◆ Record set:
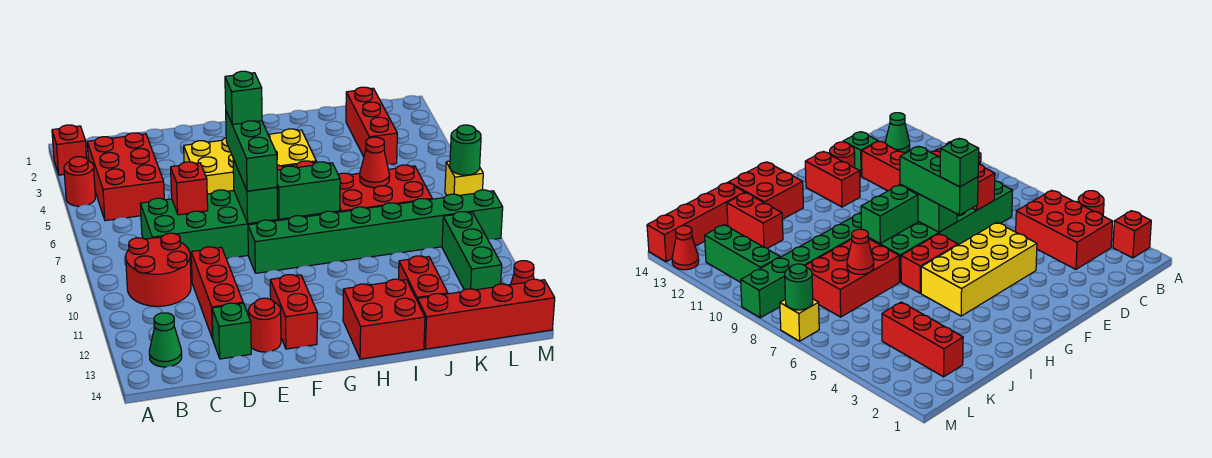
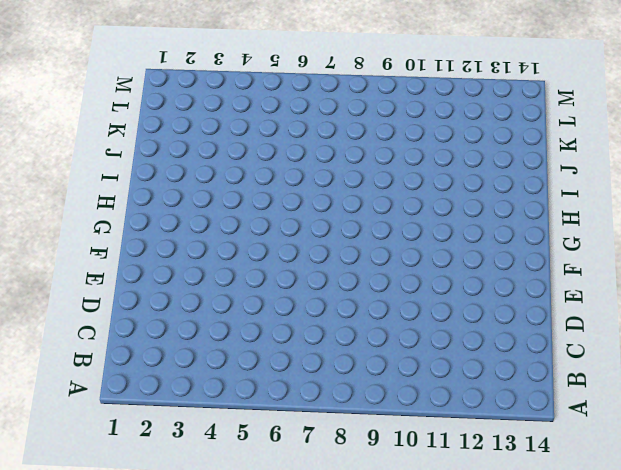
none -> red brick A2 level 1
none -> red round brick A4 level 1
none -> red brick B3:C5 level 1

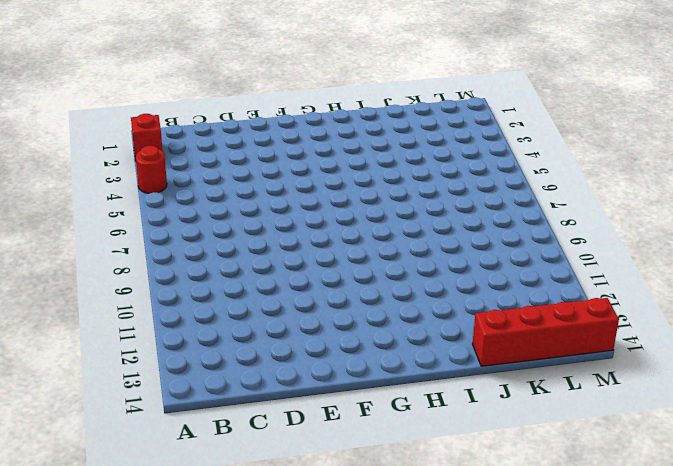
none -> red brick B3:C5 level 1
none -> red round brick B9:C10 level 1
none -> green cone B13 level 1

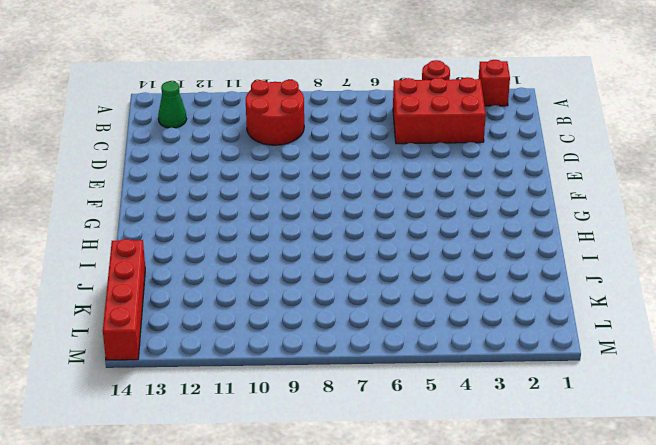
none -> green brick C7:H8 level 1
none -> red brick D10:D12 level 1
none -> green brick D13 level 1

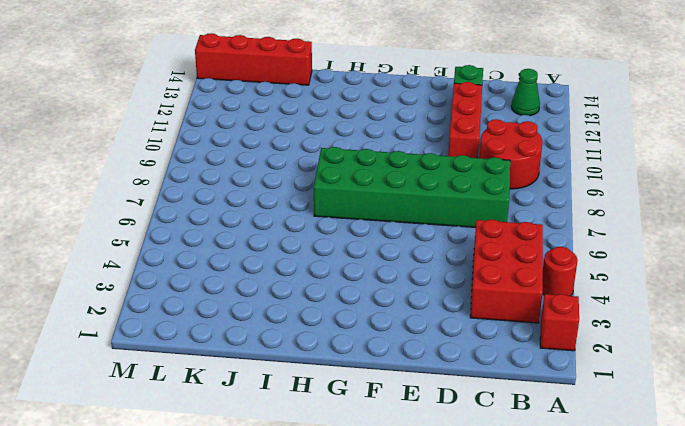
none -> yellow brick E4:H5 level 1
none -> red round brick E13 level 1
none -> green brick F9:M9 level 1

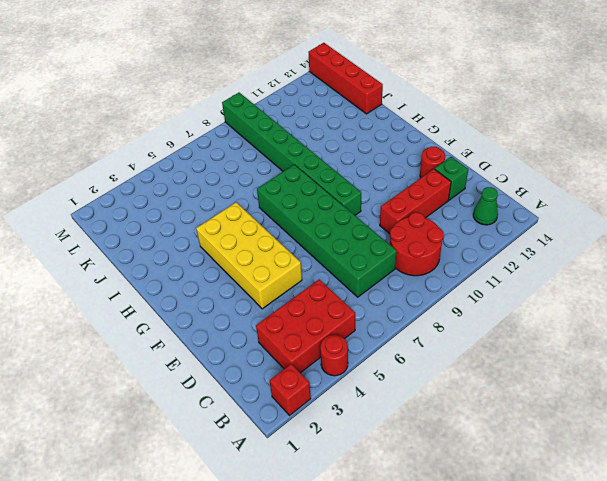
none -> red brick F12:F13 level 1
none -> red brick G6:H6 level 1
none -> red brick H13:I14 level 1

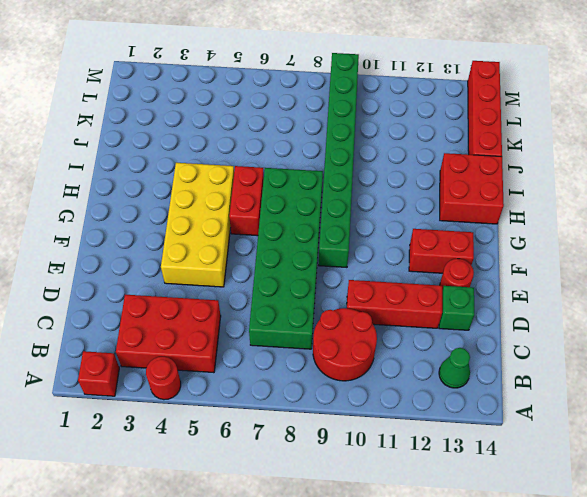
none -> red brick I7:K8 level 1
none -> red brick J12:J13 level 1
none -> red brick K2:K4 level 1

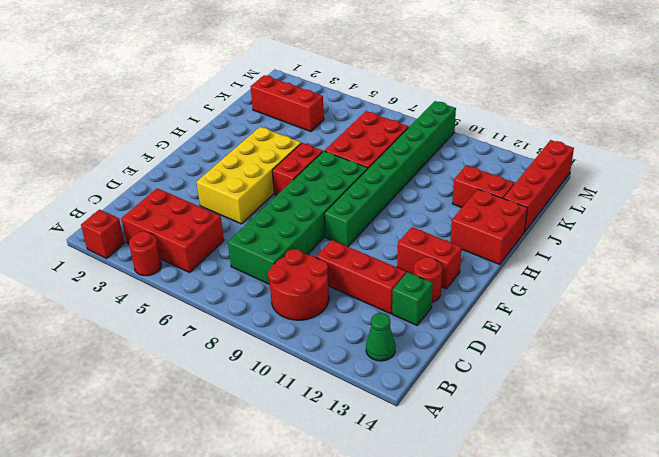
none -> green brick L10:L12 level 1
none -> yellow brick M7 level 1
none -> red cone M13 level 1

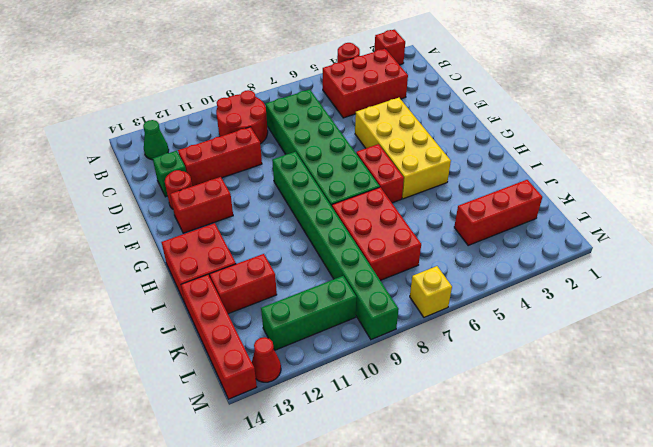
none -> red brick D7 level 2
none -> green brick F7:F8 level 2
none -> green brick G8:H8 level 2

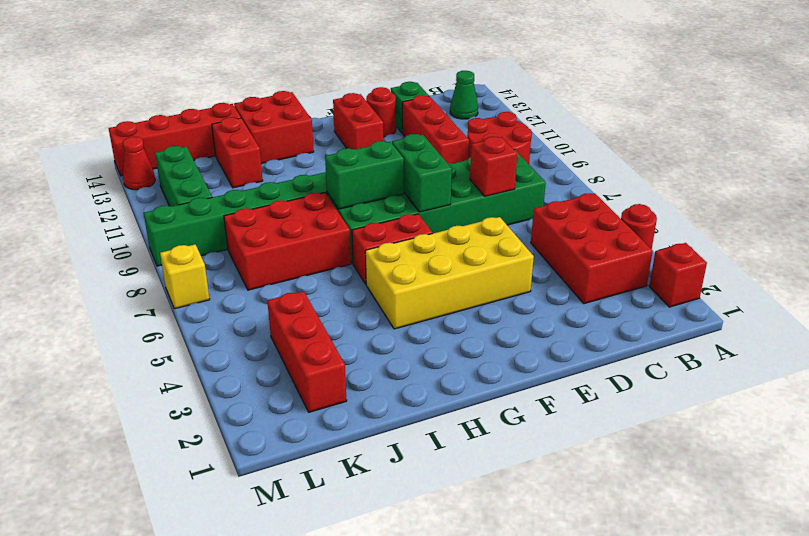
none -> red cone J7 level 2
none -> green round brick M7 level 2
none -> green brick F6:F8 level 3

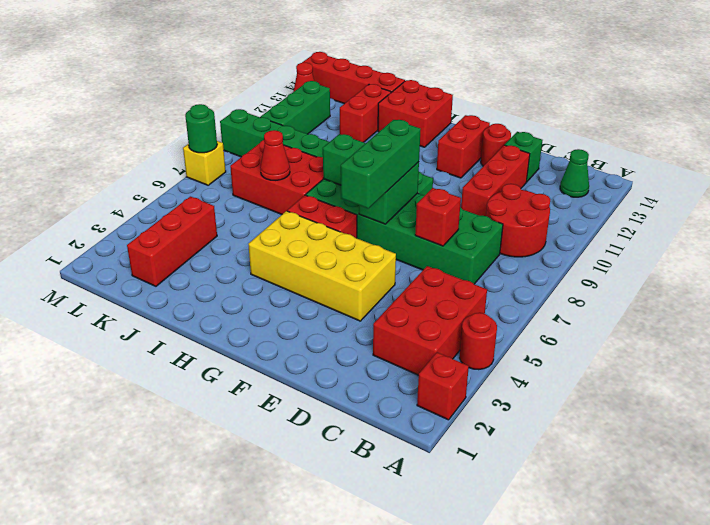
none -> green brick F6 level 4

◆ Work instruction:
Copy out all lines of the material containing the word "green".

◆ Exercise response:
none -> green cone B13 level 1
none -> green brick C7:H8 level 1
none -> green brick D13 level 1
none -> green brick F9:M9 level 1
none -> green brick L10:L12 level 1
none -> green brick F7:F8 level 2
none -> green brick G8:H8 level 2
none -> green round brick M7 level 2
none -> green brick F6:F8 level 3
none -> green brick F6 level 4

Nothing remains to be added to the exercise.